_MATERIAL PROVIDED:_
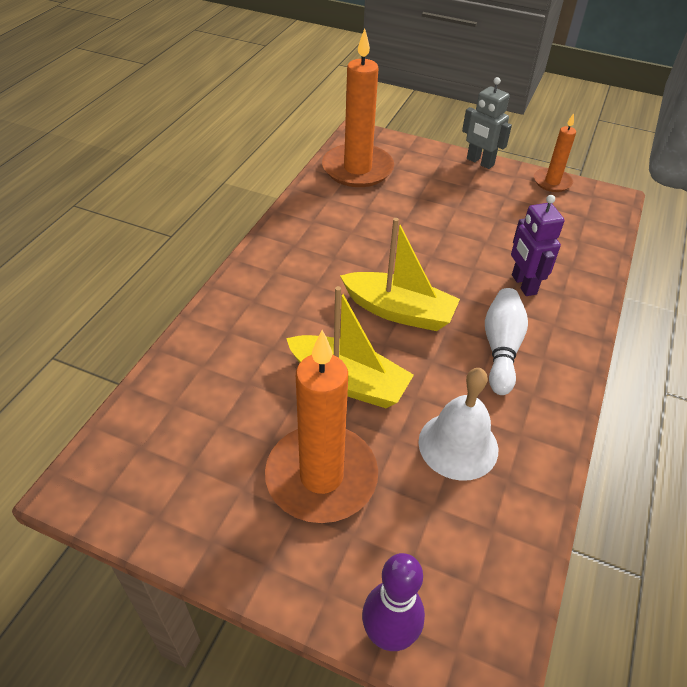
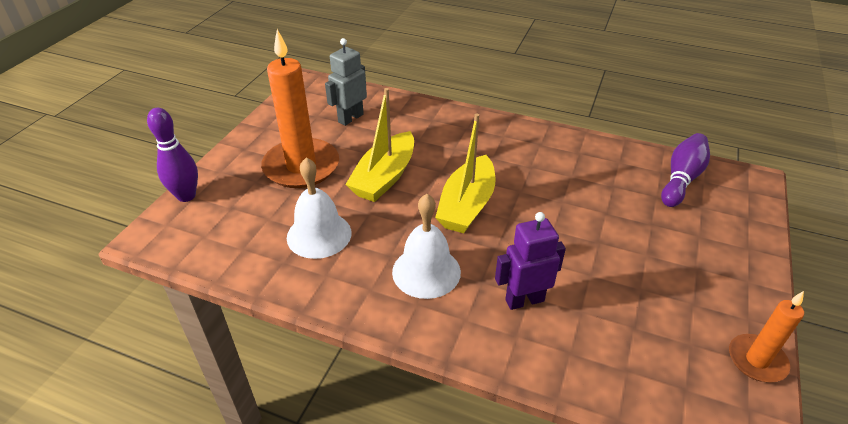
camera: 90 degrees right, 5 degrees down
(357, 169) = (681, 179): orange candle -> purple bowling pin
(480, 162) = (760, 283): grey robot -> grey robot (350, 118)
(501, 348) = (426, 271): white bowling pin -> white bell

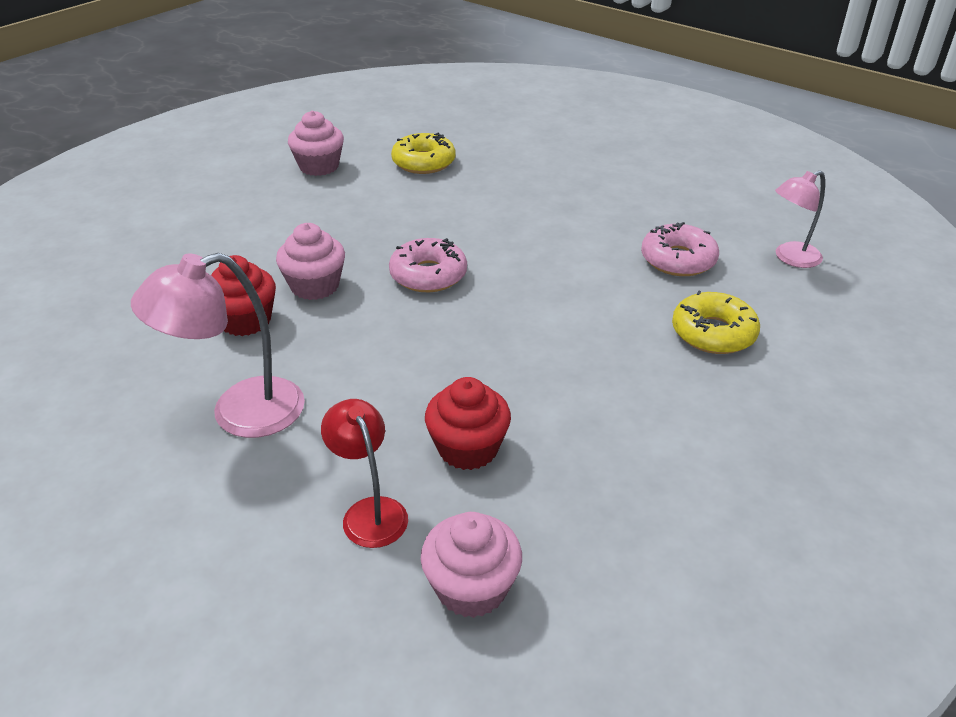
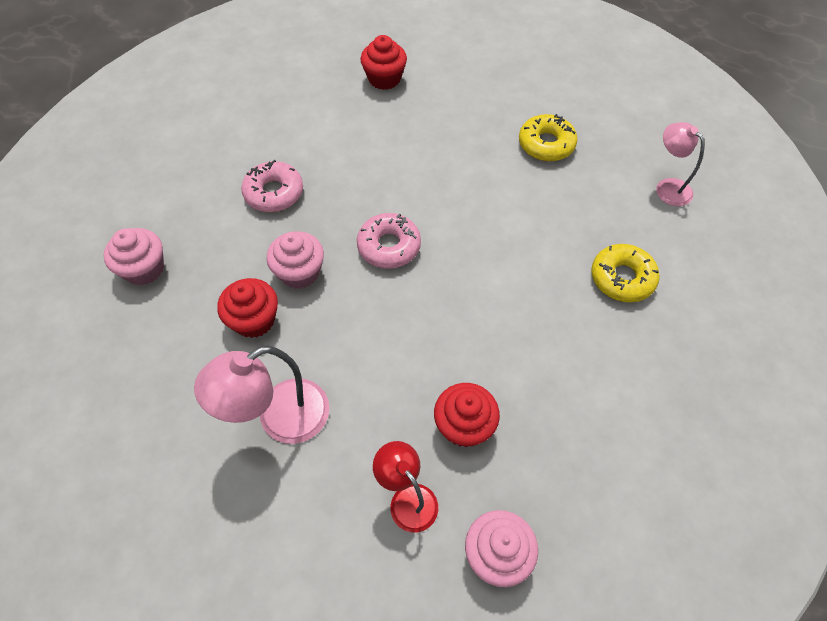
camera: 10 degrees left, 20 degrees up
(319, 166) = (261, 127): pink cupcake -> pink cupcake (144, 269)
(423, 162) = (351, 110): yellow donut -> yellow donut (546, 144)
(470, 142) = (384, 79): none -> red cupcake
(678, 260) = (582, 201): pink donut -> pink donut (274, 193)
(790, 258) = (667, 187): pink lamp -> pink lamp turned 90 degrees clockwise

_WORK REQUEST:_ The expected output is the lines above from the one containing "(357, 169) = (681, 179): orange" to the one containing "(470, 142) = (384, 79): none -> red cupcake", both ends included, reproduced exactly with every picture left out.

_ANSWER TO THIS PROBLEM:_
(357, 169) = (681, 179): orange candle -> purple bowling pin
(480, 162) = (760, 283): grey robot -> grey robot (350, 118)
(501, 348) = (426, 271): white bowling pin -> white bell

camera: 10 degrees left, 20 degrees up
(319, 166) = (261, 127): pink cupcake -> pink cupcake (144, 269)
(423, 162) = (351, 110): yellow donut -> yellow donut (546, 144)
(470, 142) = (384, 79): none -> red cupcake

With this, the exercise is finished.